**WORK INSTRUCTION:** Write the listing out again in full. Every character must match.

**DATA SUPPLIED:**
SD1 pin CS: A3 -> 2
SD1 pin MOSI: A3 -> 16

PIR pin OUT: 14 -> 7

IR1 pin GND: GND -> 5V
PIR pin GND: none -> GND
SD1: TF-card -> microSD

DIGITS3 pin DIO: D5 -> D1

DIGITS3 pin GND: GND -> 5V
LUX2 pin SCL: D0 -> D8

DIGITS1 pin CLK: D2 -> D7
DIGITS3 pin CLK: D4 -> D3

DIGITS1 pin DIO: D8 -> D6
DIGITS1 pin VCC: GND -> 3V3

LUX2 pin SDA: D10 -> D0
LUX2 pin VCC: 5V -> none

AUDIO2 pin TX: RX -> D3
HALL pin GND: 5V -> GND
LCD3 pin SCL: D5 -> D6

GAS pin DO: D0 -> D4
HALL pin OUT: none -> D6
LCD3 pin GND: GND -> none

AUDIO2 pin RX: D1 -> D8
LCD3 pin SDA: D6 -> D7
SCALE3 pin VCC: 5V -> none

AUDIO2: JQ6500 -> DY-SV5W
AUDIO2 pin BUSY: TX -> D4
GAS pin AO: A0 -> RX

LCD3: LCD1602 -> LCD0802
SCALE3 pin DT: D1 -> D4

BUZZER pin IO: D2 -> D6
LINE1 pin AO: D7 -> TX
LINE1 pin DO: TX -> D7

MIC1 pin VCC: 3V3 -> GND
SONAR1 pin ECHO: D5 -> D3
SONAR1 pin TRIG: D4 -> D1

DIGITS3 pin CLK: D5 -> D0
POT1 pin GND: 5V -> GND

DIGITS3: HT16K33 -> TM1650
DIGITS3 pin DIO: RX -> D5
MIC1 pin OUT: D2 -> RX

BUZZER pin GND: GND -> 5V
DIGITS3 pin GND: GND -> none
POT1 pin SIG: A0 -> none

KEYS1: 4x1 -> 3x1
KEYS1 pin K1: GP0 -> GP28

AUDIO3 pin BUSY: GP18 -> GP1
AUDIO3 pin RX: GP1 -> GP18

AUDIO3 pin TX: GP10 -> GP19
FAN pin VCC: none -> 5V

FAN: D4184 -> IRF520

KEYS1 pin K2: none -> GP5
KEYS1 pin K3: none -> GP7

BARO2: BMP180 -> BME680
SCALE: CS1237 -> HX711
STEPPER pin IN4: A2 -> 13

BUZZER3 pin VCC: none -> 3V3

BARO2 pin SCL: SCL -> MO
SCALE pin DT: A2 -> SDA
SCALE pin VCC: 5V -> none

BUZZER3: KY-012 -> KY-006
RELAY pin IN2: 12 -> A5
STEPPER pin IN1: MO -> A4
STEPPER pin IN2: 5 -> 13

**ANSWER SECTION:**
SD1 pin CS: A3 -> 2
SD1 pin MOSI: A3 -> 16

PIR pin OUT: 14 -> 7

IR1 pin GND: GND -> 5V
PIR pin GND: none -> GND
SD1: TF-card -> microSD

DIGITS3 pin DIO: D5 -> D1

DIGITS3 pin GND: GND -> 5V
LUX2 pin SCL: D0 -> D8

DIGITS1 pin CLK: D2 -> D7
DIGITS3 pin CLK: D4 -> D3

DIGITS1 pin DIO: D8 -> D6
DIGITS1 pin VCC: GND -> 3V3

LUX2 pin SDA: D10 -> D0
LUX2 pin VCC: 5V -> none

AUDIO2 pin TX: RX -> D3
HALL pin GND: 5V -> GND
LCD3 pin SCL: D5 -> D6

GAS pin DO: D0 -> D4
HALL pin OUT: none -> D6
LCD3 pin GND: GND -> none

AUDIO2 pin RX: D1 -> D8
LCD3 pin SDA: D6 -> D7
SCALE3 pin VCC: 5V -> none

AUDIO2: JQ6500 -> DY-SV5W
AUDIO2 pin BUSY: TX -> D4
GAS pin AO: A0 -> RX

LCD3: LCD1602 -> LCD0802
SCALE3 pin DT: D1 -> D4

BUZZER pin IO: D2 -> D6
LINE1 pin AO: D7 -> TX
LINE1 pin DO: TX -> D7

MIC1 pin VCC: 3V3 -> GND
SONAR1 pin ECHO: D5 -> D3
SONAR1 pin TRIG: D4 -> D1

DIGITS3 pin CLK: D5 -> D0
POT1 pin GND: 5V -> GND

DIGITS3: HT16K33 -> TM1650
DIGITS3 pin DIO: RX -> D5
MIC1 pin OUT: D2 -> RX

BUZZER pin GND: GND -> 5V
DIGITS3 pin GND: GND -> none
POT1 pin SIG: A0 -> none

KEYS1: 4x1 -> 3x1
KEYS1 pin K1: GP0 -> GP28

AUDIO3 pin BUSY: GP18 -> GP1
AUDIO3 pin RX: GP1 -> GP18

AUDIO3 pin TX: GP10 -> GP19
FAN pin VCC: none -> 5V

FAN: D4184 -> IRF520

KEYS1 pin K2: none -> GP5
KEYS1 pin K3: none -> GP7

BARO2: BMP180 -> BME680
SCALE: CS1237 -> HX711
STEPPER pin IN4: A2 -> 13

BUZZER3 pin VCC: none -> 3V3

BARO2 pin SCL: SCL -> MO
SCALE pin DT: A2 -> SDA
SCALE pin VCC: 5V -> none

BUZZER3: KY-012 -> KY-006
RELAY pin IN2: 12 -> A5
STEPPER pin IN1: MO -> A4
STEPPER pin IN2: 5 -> 13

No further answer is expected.